**Problem details:** Nothing other than an exact copy of the lines from the one containing "timeline.log: [522,17,1051,372] ->" through the last line of the listing below should be written.

**Supplied data:**
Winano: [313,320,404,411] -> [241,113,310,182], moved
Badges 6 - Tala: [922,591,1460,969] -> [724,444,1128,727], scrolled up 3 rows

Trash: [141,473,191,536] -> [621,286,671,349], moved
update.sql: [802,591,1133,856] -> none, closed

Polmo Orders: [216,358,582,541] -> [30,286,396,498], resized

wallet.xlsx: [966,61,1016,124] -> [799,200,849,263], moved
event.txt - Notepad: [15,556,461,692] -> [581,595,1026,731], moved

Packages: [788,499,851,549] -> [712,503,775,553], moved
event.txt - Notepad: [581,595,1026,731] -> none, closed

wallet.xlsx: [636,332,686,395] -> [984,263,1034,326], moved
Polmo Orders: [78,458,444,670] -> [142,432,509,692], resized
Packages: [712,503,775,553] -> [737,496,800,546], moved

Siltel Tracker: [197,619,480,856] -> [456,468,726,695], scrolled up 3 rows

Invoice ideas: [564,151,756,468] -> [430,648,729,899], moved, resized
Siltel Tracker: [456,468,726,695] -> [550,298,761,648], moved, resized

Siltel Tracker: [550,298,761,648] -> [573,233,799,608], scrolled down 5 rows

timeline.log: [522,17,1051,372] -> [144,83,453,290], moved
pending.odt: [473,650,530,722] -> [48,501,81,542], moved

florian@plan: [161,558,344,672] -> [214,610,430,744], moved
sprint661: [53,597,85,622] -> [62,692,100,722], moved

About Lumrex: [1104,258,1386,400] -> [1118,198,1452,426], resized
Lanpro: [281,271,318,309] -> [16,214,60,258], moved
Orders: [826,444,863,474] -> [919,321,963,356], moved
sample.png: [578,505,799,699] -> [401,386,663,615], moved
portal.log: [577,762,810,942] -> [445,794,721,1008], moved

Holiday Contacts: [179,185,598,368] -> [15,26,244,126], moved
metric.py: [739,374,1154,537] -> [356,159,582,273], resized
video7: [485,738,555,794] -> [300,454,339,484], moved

**Output of the task:**
timeline.log: [522,17,1051,372] -> [144,83,453,290], moved
pending.odt: [473,650,530,722] -> [48,501,81,542], moved

florian@plan: [161,558,344,672] -> [214,610,430,744], moved
sprint661: [53,597,85,622] -> [62,692,100,722], moved

About Lumrex: [1104,258,1386,400] -> [1118,198,1452,426], resized
Lanpro: [281,271,318,309] -> [16,214,60,258], moved
Orders: [826,444,863,474] -> [919,321,963,356], moved
sample.png: [578,505,799,699] -> [401,386,663,615], moved
portal.log: [577,762,810,942] -> [445,794,721,1008], moved

Holiday Contacts: [179,185,598,368] -> [15,26,244,126], moved
metric.py: [739,374,1154,537] -> [356,159,582,273], resized
video7: [485,738,555,794] -> [300,454,339,484], moved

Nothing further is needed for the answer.